PROBLEM REQUIREMENTS:
What lines below hold the string "added"? Copy them all.

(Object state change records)
◇ ◇ ◇ ◇
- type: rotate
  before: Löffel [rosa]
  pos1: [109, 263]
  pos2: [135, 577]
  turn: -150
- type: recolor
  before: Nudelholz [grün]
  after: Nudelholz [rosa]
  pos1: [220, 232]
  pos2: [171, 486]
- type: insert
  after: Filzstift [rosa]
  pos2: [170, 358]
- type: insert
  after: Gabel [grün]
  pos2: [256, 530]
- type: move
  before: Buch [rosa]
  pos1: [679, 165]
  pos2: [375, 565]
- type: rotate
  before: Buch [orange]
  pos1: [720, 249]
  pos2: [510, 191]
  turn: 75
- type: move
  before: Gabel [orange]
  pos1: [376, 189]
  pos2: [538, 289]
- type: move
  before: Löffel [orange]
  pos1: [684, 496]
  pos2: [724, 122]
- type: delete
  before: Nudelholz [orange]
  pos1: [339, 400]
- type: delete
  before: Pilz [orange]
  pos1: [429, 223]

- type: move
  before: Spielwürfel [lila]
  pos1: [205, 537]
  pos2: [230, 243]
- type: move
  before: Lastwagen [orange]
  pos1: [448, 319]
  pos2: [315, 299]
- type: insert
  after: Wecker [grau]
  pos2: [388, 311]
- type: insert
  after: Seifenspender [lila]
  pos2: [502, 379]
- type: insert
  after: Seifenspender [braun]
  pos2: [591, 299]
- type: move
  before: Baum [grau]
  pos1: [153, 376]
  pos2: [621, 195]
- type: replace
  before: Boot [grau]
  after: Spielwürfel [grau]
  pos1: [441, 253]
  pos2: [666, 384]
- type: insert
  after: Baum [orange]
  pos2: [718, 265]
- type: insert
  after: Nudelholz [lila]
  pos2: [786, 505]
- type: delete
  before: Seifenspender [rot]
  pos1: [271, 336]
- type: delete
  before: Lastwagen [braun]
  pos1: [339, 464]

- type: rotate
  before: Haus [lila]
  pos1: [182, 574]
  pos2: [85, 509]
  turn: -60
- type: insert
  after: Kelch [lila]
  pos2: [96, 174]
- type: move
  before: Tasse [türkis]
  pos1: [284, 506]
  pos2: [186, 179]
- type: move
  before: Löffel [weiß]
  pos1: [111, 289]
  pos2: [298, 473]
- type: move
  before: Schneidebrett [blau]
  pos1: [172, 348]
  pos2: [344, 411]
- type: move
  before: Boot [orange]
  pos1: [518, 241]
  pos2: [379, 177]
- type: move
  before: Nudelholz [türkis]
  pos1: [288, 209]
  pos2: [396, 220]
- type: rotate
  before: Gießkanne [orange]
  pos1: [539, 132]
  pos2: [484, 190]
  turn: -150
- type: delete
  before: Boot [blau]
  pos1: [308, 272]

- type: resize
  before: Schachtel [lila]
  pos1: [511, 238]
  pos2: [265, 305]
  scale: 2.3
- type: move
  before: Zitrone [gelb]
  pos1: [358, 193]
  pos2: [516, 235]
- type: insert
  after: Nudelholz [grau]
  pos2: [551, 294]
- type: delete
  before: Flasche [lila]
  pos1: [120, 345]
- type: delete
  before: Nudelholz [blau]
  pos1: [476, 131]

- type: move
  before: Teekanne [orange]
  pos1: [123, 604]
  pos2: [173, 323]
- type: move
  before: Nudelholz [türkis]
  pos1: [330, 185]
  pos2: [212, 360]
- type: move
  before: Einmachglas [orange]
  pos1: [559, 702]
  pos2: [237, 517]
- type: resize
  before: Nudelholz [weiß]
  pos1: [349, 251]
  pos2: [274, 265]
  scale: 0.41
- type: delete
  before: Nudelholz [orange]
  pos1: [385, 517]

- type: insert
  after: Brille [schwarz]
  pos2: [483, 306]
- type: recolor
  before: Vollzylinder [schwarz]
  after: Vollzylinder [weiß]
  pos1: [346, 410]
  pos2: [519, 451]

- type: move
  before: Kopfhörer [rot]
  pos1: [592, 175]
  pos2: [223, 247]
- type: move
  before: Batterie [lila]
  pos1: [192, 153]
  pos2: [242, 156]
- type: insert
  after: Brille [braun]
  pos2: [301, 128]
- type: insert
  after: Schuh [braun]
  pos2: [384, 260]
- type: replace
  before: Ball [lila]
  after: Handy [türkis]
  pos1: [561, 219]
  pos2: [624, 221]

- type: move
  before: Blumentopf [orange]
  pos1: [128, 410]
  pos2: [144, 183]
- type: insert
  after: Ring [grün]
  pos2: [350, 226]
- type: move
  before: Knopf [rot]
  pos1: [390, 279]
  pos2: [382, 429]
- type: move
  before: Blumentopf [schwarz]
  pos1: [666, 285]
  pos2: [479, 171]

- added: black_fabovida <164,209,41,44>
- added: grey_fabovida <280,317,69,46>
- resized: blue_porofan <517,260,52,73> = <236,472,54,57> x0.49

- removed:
◇ ◇ ◇ ◇
OUTPUT FOR THIS TASK:
- added: black_fabovida <164,209,41,44>
- added: grey_fabovida <280,317,69,46>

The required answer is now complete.